Work to be completed: Your response should be the listing below, repeated exactly and in full.

Records to process:
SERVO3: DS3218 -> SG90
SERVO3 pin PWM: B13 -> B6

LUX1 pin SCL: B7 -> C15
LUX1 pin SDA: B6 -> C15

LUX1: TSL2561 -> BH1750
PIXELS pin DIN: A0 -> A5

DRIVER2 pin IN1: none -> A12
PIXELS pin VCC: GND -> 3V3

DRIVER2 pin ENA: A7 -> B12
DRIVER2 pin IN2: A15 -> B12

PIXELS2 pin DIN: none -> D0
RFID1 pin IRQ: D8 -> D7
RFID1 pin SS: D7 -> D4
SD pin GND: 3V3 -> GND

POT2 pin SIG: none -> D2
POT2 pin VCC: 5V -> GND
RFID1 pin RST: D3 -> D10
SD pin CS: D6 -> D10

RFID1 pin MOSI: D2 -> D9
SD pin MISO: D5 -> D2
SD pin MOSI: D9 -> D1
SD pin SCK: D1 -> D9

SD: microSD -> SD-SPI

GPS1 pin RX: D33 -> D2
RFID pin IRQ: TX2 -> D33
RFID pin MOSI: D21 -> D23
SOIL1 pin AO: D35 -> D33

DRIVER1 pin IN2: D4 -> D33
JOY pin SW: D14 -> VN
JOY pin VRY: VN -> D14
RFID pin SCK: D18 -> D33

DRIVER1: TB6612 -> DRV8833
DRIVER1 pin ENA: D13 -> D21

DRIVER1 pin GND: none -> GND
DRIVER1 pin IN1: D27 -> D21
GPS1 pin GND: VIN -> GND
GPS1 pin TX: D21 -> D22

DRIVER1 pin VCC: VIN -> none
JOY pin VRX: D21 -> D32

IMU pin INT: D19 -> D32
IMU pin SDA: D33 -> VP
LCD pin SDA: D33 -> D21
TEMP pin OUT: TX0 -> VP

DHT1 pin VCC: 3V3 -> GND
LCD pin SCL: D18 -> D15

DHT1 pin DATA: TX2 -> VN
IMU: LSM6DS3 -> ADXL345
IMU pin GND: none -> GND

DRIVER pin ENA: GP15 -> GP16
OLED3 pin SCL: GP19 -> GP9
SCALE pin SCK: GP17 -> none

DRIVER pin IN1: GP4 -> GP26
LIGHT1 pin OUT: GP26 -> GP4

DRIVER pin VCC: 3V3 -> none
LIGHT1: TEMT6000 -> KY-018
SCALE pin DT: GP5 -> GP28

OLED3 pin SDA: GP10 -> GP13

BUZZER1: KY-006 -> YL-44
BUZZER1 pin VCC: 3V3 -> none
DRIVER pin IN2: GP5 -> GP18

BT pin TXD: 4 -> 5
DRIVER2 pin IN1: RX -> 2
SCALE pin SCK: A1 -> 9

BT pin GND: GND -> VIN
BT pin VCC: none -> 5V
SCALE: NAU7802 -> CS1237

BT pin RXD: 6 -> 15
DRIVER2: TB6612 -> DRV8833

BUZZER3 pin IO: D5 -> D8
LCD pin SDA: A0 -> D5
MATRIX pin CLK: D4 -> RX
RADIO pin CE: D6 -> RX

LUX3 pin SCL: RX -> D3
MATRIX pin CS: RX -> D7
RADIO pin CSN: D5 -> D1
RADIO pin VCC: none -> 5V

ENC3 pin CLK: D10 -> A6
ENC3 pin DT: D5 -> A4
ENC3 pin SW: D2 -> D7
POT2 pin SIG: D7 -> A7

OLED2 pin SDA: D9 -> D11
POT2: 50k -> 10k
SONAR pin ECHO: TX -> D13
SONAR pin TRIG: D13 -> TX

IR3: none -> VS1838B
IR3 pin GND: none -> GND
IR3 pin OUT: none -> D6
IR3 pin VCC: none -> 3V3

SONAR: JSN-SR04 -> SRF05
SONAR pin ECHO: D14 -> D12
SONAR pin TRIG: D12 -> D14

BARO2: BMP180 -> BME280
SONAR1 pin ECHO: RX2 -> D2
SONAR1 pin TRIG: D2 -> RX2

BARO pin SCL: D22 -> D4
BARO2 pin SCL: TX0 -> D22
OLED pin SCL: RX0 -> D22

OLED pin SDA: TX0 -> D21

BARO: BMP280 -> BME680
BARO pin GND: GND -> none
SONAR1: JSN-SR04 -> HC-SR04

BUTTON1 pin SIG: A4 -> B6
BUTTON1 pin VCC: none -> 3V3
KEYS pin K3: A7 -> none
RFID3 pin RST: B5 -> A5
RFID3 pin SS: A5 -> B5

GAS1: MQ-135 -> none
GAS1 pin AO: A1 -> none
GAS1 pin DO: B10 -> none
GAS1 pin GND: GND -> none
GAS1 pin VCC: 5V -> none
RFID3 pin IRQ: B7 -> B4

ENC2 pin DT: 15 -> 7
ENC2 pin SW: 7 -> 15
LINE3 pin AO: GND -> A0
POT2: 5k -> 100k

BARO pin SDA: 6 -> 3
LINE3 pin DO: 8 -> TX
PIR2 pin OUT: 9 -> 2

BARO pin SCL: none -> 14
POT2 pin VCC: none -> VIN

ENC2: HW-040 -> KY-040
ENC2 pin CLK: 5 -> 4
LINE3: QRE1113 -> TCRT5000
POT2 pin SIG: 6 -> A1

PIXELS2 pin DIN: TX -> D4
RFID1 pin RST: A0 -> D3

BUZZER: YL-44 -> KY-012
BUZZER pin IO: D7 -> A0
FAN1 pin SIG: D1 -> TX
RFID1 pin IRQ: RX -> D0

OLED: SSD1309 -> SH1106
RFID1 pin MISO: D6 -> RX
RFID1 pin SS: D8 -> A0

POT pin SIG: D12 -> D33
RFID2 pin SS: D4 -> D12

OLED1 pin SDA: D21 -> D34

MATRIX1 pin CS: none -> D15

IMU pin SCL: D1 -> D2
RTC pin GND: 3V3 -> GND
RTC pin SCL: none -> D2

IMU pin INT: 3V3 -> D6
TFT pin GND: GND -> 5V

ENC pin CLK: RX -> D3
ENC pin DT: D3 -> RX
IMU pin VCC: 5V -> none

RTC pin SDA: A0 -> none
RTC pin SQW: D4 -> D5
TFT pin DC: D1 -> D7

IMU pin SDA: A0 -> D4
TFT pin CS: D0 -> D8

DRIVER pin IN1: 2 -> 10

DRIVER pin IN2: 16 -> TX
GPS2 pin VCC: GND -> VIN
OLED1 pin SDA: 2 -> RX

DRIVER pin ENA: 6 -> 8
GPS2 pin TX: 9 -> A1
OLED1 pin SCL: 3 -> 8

Output below:
SERVO3: DS3218 -> SG90
SERVO3 pin PWM: B13 -> B6

LUX1 pin SCL: B7 -> C15
LUX1 pin SDA: B6 -> C15

LUX1: TSL2561 -> BH1750
PIXELS pin DIN: A0 -> A5

DRIVER2 pin IN1: none -> A12
PIXELS pin VCC: GND -> 3V3

DRIVER2 pin ENA: A7 -> B12
DRIVER2 pin IN2: A15 -> B12

PIXELS2 pin DIN: none -> D0
RFID1 pin IRQ: D8 -> D7
RFID1 pin SS: D7 -> D4
SD pin GND: 3V3 -> GND

POT2 pin SIG: none -> D2
POT2 pin VCC: 5V -> GND
RFID1 pin RST: D3 -> D10
SD pin CS: D6 -> D10

RFID1 pin MOSI: D2 -> D9
SD pin MISO: D5 -> D2
SD pin MOSI: D9 -> D1
SD pin SCK: D1 -> D9

SD: microSD -> SD-SPI

GPS1 pin RX: D33 -> D2
RFID pin IRQ: TX2 -> D33
RFID pin MOSI: D21 -> D23
SOIL1 pin AO: D35 -> D33

DRIVER1 pin IN2: D4 -> D33
JOY pin SW: D14 -> VN
JOY pin VRY: VN -> D14
RFID pin SCK: D18 -> D33

DRIVER1: TB6612 -> DRV8833
DRIVER1 pin ENA: D13 -> D21

DRIVER1 pin GND: none -> GND
DRIVER1 pin IN1: D27 -> D21
GPS1 pin GND: VIN -> GND
GPS1 pin TX: D21 -> D22

DRIVER1 pin VCC: VIN -> none
JOY pin VRX: D21 -> D32

IMU pin INT: D19 -> D32
IMU pin SDA: D33 -> VP
LCD pin SDA: D33 -> D21
TEMP pin OUT: TX0 -> VP

DHT1 pin VCC: 3V3 -> GND
LCD pin SCL: D18 -> D15

DHT1 pin DATA: TX2 -> VN
IMU: LSM6DS3 -> ADXL345
IMU pin GND: none -> GND

DRIVER pin ENA: GP15 -> GP16
OLED3 pin SCL: GP19 -> GP9
SCALE pin SCK: GP17 -> none

DRIVER pin IN1: GP4 -> GP26
LIGHT1 pin OUT: GP26 -> GP4

DRIVER pin VCC: 3V3 -> none
LIGHT1: TEMT6000 -> KY-018
SCALE pin DT: GP5 -> GP28

OLED3 pin SDA: GP10 -> GP13

BUZZER1: KY-006 -> YL-44
BUZZER1 pin VCC: 3V3 -> none
DRIVER pin IN2: GP5 -> GP18

BT pin TXD: 4 -> 5
DRIVER2 pin IN1: RX -> 2
SCALE pin SCK: A1 -> 9

BT pin GND: GND -> VIN
BT pin VCC: none -> 5V
SCALE: NAU7802 -> CS1237

BT pin RXD: 6 -> 15
DRIVER2: TB6612 -> DRV8833

BUZZER3 pin IO: D5 -> D8
LCD pin SDA: A0 -> D5
MATRIX pin CLK: D4 -> RX
RADIO pin CE: D6 -> RX

LUX3 pin SCL: RX -> D3
MATRIX pin CS: RX -> D7
RADIO pin CSN: D5 -> D1
RADIO pin VCC: none -> 5V

ENC3 pin CLK: D10 -> A6
ENC3 pin DT: D5 -> A4
ENC3 pin SW: D2 -> D7
POT2 pin SIG: D7 -> A7

OLED2 pin SDA: D9 -> D11
POT2: 50k -> 10k
SONAR pin ECHO: TX -> D13
SONAR pin TRIG: D13 -> TX

IR3: none -> VS1838B
IR3 pin GND: none -> GND
IR3 pin OUT: none -> D6
IR3 pin VCC: none -> 3V3

SONAR: JSN-SR04 -> SRF05
SONAR pin ECHO: D14 -> D12
SONAR pin TRIG: D12 -> D14

BARO2: BMP180 -> BME280
SONAR1 pin ECHO: RX2 -> D2
SONAR1 pin TRIG: D2 -> RX2

BARO pin SCL: D22 -> D4
BARO2 pin SCL: TX0 -> D22
OLED pin SCL: RX0 -> D22

OLED pin SDA: TX0 -> D21

BARO: BMP280 -> BME680
BARO pin GND: GND -> none
SONAR1: JSN-SR04 -> HC-SR04

BUTTON1 pin SIG: A4 -> B6
BUTTON1 pin VCC: none -> 3V3
KEYS pin K3: A7 -> none
RFID3 pin RST: B5 -> A5
RFID3 pin SS: A5 -> B5

GAS1: MQ-135 -> none
GAS1 pin AO: A1 -> none
GAS1 pin DO: B10 -> none
GAS1 pin GND: GND -> none
GAS1 pin VCC: 5V -> none
RFID3 pin IRQ: B7 -> B4

ENC2 pin DT: 15 -> 7
ENC2 pin SW: 7 -> 15
LINE3 pin AO: GND -> A0
POT2: 5k -> 100k

BARO pin SDA: 6 -> 3
LINE3 pin DO: 8 -> TX
PIR2 pin OUT: 9 -> 2

BARO pin SCL: none -> 14
POT2 pin VCC: none -> VIN

ENC2: HW-040 -> KY-040
ENC2 pin CLK: 5 -> 4
LINE3: QRE1113 -> TCRT5000
POT2 pin SIG: 6 -> A1

PIXELS2 pin DIN: TX -> D4
RFID1 pin RST: A0 -> D3

BUZZER: YL-44 -> KY-012
BUZZER pin IO: D7 -> A0
FAN1 pin SIG: D1 -> TX
RFID1 pin IRQ: RX -> D0

OLED: SSD1309 -> SH1106
RFID1 pin MISO: D6 -> RX
RFID1 pin SS: D8 -> A0

POT pin SIG: D12 -> D33
RFID2 pin SS: D4 -> D12

OLED1 pin SDA: D21 -> D34

MATRIX1 pin CS: none -> D15

IMU pin SCL: D1 -> D2
RTC pin GND: 3V3 -> GND
RTC pin SCL: none -> D2

IMU pin INT: 3V3 -> D6
TFT pin GND: GND -> 5V

ENC pin CLK: RX -> D3
ENC pin DT: D3 -> RX
IMU pin VCC: 5V -> none

RTC pin SDA: A0 -> none
RTC pin SQW: D4 -> D5
TFT pin DC: D1 -> D7

IMU pin SDA: A0 -> D4
TFT pin CS: D0 -> D8

DRIVER pin IN1: 2 -> 10

DRIVER pin IN2: 16 -> TX
GPS2 pin VCC: GND -> VIN
OLED1 pin SDA: 2 -> RX

DRIVER pin ENA: 6 -> 8
GPS2 pin TX: 9 -> A1
OLED1 pin SCL: 3 -> 8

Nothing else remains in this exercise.